Brief:
Transcribe word for word the lines below from the line with "STEPPER1 pin IN2: none -> D5" through the line with "ENC1 pin SW: A5 -> 6", ends included.

Dataset entries:
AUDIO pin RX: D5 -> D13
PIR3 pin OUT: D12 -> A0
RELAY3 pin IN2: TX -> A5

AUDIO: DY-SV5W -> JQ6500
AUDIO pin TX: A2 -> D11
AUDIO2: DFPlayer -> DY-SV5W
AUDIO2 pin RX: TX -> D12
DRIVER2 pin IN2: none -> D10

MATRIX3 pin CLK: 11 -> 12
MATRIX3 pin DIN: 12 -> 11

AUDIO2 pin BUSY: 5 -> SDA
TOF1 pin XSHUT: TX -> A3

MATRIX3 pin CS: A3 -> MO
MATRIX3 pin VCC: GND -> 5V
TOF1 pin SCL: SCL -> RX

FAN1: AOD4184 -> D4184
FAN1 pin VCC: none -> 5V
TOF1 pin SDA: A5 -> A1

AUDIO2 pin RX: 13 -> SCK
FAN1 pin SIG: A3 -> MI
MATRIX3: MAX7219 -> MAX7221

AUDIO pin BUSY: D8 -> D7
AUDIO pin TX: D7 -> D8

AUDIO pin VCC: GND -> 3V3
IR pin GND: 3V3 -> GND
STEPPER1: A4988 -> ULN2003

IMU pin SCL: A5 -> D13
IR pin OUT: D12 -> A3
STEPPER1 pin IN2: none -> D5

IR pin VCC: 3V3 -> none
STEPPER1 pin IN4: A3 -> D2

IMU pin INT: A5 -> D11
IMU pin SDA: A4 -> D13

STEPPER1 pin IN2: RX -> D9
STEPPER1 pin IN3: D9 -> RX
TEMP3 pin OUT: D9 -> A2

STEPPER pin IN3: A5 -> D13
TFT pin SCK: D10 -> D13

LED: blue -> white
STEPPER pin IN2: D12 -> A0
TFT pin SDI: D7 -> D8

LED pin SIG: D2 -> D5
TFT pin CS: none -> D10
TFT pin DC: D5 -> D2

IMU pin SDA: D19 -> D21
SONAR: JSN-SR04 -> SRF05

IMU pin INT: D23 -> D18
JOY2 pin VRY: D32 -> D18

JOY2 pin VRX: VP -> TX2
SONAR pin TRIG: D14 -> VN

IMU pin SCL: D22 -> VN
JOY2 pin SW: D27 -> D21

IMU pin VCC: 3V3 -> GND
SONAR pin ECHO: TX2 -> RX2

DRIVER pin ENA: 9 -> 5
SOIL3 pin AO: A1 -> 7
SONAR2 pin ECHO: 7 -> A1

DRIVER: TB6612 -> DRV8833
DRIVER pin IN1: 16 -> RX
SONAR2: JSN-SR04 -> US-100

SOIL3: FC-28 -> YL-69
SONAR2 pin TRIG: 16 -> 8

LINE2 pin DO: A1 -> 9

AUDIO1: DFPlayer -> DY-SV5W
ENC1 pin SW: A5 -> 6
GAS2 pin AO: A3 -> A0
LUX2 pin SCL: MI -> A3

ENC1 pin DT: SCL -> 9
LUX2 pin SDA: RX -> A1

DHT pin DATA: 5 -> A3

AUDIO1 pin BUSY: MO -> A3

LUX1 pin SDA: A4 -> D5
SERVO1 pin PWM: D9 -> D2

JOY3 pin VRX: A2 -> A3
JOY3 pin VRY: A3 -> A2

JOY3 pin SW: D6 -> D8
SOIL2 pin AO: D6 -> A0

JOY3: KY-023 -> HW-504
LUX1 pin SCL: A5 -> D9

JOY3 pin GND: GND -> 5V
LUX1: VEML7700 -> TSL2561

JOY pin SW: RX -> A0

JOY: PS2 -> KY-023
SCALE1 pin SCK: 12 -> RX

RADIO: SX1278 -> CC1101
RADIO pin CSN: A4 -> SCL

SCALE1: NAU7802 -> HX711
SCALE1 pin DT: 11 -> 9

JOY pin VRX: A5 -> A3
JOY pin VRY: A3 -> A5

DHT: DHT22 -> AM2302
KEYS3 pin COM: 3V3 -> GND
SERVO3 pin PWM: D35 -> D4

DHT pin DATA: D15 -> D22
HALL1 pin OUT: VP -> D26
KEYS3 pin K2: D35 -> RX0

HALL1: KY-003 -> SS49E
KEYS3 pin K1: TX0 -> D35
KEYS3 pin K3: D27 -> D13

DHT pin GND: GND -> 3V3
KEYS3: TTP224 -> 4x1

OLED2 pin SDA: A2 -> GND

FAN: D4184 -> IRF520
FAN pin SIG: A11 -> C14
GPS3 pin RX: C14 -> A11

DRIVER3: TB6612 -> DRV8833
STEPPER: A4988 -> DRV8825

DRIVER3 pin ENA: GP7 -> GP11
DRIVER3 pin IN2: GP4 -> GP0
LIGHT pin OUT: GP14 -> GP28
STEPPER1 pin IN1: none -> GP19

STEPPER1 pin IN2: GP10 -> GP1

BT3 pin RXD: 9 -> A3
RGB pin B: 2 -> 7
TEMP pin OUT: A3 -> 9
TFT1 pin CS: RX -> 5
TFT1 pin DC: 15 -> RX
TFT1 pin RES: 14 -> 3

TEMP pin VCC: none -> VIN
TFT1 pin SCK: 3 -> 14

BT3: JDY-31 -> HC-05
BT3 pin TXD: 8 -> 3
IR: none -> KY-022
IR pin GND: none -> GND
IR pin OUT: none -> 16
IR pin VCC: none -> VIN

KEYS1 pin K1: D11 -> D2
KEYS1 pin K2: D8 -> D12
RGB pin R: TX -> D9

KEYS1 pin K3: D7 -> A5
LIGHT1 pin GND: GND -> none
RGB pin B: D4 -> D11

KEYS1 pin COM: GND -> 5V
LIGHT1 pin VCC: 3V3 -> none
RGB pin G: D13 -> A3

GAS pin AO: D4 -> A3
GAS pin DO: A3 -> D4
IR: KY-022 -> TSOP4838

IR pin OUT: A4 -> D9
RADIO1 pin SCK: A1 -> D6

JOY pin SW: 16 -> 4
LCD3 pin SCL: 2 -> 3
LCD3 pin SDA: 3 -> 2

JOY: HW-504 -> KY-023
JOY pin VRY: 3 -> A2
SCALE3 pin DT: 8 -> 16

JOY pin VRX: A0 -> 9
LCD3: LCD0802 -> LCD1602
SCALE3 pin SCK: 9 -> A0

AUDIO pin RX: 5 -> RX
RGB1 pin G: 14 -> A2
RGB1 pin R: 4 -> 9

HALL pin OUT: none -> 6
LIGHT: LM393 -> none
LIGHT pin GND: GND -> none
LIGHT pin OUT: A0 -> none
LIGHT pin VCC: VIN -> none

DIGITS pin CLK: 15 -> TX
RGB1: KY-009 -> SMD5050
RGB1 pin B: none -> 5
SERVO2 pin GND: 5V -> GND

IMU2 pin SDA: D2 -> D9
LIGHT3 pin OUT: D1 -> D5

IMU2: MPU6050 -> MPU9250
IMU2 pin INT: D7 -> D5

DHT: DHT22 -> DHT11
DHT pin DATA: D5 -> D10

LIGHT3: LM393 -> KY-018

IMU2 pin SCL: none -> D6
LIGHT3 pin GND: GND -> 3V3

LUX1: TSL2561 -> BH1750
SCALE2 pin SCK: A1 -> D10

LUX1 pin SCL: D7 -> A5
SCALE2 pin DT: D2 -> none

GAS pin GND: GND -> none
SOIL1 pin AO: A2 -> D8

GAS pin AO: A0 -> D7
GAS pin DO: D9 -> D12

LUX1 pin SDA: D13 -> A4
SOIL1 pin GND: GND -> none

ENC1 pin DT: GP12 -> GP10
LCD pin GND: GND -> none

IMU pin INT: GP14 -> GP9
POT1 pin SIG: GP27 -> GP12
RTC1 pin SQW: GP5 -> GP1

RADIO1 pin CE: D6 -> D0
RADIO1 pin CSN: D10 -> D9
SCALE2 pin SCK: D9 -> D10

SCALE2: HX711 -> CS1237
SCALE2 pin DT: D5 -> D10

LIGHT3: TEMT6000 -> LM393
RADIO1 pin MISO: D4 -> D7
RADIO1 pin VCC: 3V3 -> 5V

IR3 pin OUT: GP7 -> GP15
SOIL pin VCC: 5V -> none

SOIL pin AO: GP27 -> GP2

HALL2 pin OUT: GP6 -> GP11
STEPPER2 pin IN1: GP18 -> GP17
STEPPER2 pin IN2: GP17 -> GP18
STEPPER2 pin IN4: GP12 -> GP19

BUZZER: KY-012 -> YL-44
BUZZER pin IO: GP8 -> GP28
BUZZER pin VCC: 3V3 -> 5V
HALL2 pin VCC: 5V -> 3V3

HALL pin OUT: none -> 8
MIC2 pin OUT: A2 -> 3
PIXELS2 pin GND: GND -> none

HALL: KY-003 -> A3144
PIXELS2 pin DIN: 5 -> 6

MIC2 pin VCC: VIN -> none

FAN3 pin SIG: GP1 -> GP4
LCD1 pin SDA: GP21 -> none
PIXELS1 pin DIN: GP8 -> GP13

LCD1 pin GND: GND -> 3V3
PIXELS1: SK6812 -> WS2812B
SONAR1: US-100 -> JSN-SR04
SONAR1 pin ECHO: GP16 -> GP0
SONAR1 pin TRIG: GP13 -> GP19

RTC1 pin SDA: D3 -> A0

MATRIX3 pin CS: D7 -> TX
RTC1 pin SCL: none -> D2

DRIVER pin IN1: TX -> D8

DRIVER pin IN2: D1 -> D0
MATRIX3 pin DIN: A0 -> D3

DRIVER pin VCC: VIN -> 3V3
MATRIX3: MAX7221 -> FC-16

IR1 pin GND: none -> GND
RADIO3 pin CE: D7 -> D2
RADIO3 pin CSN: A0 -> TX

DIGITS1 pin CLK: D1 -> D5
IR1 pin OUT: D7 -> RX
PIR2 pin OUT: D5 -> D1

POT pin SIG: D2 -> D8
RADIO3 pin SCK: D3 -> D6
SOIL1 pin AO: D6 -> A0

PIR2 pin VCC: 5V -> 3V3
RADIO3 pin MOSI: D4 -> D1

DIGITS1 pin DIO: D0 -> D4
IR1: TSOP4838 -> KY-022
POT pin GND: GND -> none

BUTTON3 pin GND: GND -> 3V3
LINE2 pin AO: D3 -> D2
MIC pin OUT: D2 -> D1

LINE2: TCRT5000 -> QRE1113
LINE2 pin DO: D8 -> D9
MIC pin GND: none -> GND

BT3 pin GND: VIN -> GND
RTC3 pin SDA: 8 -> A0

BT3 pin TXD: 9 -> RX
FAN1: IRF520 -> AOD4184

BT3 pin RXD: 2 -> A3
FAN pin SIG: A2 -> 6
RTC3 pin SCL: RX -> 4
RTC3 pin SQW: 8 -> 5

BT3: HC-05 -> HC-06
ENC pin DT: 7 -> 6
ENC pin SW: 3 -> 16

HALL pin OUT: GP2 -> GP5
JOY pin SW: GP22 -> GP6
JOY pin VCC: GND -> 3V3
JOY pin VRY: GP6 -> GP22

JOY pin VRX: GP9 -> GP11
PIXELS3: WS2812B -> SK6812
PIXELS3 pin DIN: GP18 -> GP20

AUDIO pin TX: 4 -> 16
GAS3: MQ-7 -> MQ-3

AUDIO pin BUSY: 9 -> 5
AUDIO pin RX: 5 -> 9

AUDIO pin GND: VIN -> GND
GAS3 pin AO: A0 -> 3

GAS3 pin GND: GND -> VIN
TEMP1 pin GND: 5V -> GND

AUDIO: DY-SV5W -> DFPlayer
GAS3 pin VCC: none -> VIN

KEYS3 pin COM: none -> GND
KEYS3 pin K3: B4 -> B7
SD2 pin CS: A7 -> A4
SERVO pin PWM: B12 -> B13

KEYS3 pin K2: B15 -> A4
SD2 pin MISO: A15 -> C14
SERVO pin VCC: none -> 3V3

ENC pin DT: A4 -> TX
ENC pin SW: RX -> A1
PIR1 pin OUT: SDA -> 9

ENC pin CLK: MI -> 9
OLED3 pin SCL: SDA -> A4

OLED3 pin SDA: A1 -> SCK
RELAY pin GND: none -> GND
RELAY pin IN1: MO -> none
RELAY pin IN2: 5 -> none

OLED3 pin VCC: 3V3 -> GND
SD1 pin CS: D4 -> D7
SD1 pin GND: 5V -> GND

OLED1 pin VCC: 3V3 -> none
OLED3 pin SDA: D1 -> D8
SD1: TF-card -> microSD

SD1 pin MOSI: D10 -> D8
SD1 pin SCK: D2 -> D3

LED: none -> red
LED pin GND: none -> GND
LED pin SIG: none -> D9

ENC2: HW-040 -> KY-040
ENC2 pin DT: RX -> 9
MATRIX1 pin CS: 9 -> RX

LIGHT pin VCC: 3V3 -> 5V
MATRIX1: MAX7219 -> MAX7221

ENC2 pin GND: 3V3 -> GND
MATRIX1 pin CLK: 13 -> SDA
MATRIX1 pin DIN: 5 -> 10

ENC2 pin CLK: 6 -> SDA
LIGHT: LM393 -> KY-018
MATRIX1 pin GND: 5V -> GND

Solved problem:
STEPPER1 pin IN2: none -> D5

IR pin VCC: 3V3 -> none
STEPPER1 pin IN4: A3 -> D2

IMU pin INT: A5 -> D11
IMU pin SDA: A4 -> D13

STEPPER1 pin IN2: RX -> D9
STEPPER1 pin IN3: D9 -> RX
TEMP3 pin OUT: D9 -> A2

STEPPER pin IN3: A5 -> D13
TFT pin SCK: D10 -> D13

LED: blue -> white
STEPPER pin IN2: D12 -> A0
TFT pin SDI: D7 -> D8

LED pin SIG: D2 -> D5
TFT pin CS: none -> D10
TFT pin DC: D5 -> D2

IMU pin SDA: D19 -> D21
SONAR: JSN-SR04 -> SRF05

IMU pin INT: D23 -> D18
JOY2 pin VRY: D32 -> D18

JOY2 pin VRX: VP -> TX2
SONAR pin TRIG: D14 -> VN

IMU pin SCL: D22 -> VN
JOY2 pin SW: D27 -> D21

IMU pin VCC: 3V3 -> GND
SONAR pin ECHO: TX2 -> RX2

DRIVER pin ENA: 9 -> 5
SOIL3 pin AO: A1 -> 7
SONAR2 pin ECHO: 7 -> A1

DRIVER: TB6612 -> DRV8833
DRIVER pin IN1: 16 -> RX
SONAR2: JSN-SR04 -> US-100

SOIL3: FC-28 -> YL-69
SONAR2 pin TRIG: 16 -> 8

LINE2 pin DO: A1 -> 9

AUDIO1: DFPlayer -> DY-SV5W
ENC1 pin SW: A5 -> 6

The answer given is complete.